Records excerpted from a collection:
------------------------------------------------------------------------

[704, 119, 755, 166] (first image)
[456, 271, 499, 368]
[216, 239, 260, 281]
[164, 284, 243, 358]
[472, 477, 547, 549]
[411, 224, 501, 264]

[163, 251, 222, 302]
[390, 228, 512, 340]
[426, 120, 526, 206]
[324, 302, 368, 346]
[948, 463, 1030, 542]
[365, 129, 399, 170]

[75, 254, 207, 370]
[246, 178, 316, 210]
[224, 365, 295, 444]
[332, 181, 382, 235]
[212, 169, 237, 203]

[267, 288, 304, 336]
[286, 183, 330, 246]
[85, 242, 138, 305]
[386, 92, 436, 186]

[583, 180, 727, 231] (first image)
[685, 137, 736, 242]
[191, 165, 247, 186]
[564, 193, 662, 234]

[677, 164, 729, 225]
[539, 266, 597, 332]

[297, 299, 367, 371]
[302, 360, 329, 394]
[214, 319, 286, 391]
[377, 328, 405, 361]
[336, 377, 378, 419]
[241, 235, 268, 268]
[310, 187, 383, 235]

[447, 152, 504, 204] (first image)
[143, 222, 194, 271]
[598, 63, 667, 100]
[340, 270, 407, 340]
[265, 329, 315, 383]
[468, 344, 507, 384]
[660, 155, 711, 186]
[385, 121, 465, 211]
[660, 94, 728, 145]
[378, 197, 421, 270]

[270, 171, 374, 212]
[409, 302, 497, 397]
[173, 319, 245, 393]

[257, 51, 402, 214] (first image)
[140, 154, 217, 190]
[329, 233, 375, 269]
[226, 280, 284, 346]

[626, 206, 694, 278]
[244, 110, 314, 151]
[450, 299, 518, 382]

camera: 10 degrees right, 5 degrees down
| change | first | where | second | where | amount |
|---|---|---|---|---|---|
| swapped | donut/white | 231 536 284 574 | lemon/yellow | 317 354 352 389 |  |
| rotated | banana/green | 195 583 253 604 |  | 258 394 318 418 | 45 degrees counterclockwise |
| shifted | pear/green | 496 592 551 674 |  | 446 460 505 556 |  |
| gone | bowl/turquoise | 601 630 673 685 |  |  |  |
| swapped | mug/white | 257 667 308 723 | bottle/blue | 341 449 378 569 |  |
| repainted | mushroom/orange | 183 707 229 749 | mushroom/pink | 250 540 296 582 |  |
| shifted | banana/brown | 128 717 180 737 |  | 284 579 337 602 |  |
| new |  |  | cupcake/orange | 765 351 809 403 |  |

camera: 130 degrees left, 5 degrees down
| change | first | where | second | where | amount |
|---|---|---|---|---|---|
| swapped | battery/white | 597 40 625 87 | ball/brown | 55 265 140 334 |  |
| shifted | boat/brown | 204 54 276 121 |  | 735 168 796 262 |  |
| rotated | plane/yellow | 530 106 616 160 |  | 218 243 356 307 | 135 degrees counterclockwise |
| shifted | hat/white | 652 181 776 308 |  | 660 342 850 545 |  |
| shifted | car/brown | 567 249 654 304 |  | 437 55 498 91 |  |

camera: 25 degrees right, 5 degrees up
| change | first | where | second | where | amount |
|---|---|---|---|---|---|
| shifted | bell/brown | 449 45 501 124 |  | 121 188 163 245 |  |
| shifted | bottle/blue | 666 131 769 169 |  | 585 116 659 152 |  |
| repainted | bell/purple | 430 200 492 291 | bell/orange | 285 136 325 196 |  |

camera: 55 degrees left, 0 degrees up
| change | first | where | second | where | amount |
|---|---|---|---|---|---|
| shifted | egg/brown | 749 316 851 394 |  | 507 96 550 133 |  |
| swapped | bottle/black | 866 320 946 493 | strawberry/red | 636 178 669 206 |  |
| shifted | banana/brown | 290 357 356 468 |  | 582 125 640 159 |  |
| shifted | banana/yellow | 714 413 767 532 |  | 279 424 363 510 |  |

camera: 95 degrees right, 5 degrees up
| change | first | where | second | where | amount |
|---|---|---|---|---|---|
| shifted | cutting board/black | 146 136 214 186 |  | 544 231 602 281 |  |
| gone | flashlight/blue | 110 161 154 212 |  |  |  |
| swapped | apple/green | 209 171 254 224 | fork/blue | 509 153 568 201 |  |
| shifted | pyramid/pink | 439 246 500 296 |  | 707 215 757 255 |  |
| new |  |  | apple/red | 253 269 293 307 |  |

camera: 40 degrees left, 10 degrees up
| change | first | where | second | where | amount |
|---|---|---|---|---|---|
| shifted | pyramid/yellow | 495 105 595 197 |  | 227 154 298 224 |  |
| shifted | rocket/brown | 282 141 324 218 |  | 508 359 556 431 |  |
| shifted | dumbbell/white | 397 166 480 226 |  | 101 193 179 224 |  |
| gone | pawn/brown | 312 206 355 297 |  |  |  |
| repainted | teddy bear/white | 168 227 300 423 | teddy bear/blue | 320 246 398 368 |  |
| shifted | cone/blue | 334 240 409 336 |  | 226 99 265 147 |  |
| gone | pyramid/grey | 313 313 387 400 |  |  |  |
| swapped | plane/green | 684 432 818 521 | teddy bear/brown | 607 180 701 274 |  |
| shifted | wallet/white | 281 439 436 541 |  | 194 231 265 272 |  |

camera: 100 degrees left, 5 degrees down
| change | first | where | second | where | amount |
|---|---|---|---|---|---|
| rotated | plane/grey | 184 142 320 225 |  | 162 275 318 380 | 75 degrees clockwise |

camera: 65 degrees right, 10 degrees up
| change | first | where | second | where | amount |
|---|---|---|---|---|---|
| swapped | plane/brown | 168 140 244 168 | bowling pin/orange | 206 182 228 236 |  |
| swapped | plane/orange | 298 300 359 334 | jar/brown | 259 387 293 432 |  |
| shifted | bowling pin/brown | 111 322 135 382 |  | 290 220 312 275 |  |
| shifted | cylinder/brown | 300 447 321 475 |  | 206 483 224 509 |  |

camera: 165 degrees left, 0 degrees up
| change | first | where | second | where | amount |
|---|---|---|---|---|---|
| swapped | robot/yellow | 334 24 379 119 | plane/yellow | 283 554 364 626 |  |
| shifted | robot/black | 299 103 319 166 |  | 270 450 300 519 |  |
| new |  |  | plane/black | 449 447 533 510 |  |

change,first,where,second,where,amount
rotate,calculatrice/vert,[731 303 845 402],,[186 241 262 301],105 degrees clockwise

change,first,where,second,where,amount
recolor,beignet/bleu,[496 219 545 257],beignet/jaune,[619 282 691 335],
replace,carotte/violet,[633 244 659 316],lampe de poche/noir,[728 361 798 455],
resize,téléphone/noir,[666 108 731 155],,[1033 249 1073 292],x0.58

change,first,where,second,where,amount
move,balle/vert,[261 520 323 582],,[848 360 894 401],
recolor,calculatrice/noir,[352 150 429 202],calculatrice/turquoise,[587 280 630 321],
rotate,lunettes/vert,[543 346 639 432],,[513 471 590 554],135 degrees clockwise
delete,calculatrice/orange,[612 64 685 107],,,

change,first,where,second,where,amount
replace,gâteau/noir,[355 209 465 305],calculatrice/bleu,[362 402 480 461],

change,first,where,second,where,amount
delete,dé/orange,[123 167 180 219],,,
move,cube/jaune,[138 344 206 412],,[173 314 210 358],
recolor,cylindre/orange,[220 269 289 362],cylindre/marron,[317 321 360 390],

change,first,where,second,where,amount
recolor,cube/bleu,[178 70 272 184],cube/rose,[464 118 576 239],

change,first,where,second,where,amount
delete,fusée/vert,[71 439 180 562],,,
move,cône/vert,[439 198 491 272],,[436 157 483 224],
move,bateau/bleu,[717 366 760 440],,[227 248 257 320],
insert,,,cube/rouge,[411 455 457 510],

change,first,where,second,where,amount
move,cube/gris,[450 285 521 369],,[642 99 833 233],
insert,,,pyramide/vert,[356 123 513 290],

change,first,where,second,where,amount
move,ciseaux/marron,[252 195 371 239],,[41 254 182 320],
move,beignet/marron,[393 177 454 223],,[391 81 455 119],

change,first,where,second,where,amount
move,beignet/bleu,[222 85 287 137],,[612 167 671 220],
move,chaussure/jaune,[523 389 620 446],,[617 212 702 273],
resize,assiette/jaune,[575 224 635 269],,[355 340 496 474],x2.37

------------------------------------------------------------------------

PROBLEM DESCRIPTION: Retype the entries exactly from the first line, stopping after the line with "banana/brown | 128".

THE ANSWER:
[704, 119, 755, 166] (first image)
[456, 271, 499, 368]
[216, 239, 260, 281]
[164, 284, 243, 358]
[472, 477, 547, 549]
[411, 224, 501, 264]

[163, 251, 222, 302]
[390, 228, 512, 340]
[426, 120, 526, 206]
[324, 302, 368, 346]
[948, 463, 1030, 542]
[365, 129, 399, 170]

[75, 254, 207, 370]
[246, 178, 316, 210]
[224, 365, 295, 444]
[332, 181, 382, 235]
[212, 169, 237, 203]

[267, 288, 304, 336]
[286, 183, 330, 246]
[85, 242, 138, 305]
[386, 92, 436, 186]

[583, 180, 727, 231] (first image)
[685, 137, 736, 242]
[191, 165, 247, 186]
[564, 193, 662, 234]

[677, 164, 729, 225]
[539, 266, 597, 332]

[297, 299, 367, 371]
[302, 360, 329, 394]
[214, 319, 286, 391]
[377, 328, 405, 361]
[336, 377, 378, 419]
[241, 235, 268, 268]
[310, 187, 383, 235]

[447, 152, 504, 204] (first image)
[143, 222, 194, 271]
[598, 63, 667, 100]
[340, 270, 407, 340]
[265, 329, 315, 383]
[468, 344, 507, 384]
[660, 155, 711, 186]
[385, 121, 465, 211]
[660, 94, 728, 145]
[378, 197, 421, 270]

[270, 171, 374, 212]
[409, 302, 497, 397]
[173, 319, 245, 393]

[257, 51, 402, 214] (first image)
[140, 154, 217, 190]
[329, 233, 375, 269]
[226, 280, 284, 346]

[626, 206, 694, 278]
[244, 110, 314, 151]
[450, 299, 518, 382]

camera: 10 degrees right, 5 degrees down
| change | first | where | second | where | amount |
|---|---|---|---|---|---|
| swapped | donut/white | 231 536 284 574 | lemon/yellow | 317 354 352 389 |  |
| rotated | banana/green | 195 583 253 604 |  | 258 394 318 418 | 45 degrees counterclockwise |
| shifted | pear/green | 496 592 551 674 |  | 446 460 505 556 |  |
| gone | bowl/turquoise | 601 630 673 685 |  |  |  |
| swapped | mug/white | 257 667 308 723 | bottle/blue | 341 449 378 569 |  |
| repainted | mushroom/orange | 183 707 229 749 | mushroom/pink | 250 540 296 582 |  |
| shifted | banana/brown | 128 717 180 737 |  | 284 579 337 602 |  |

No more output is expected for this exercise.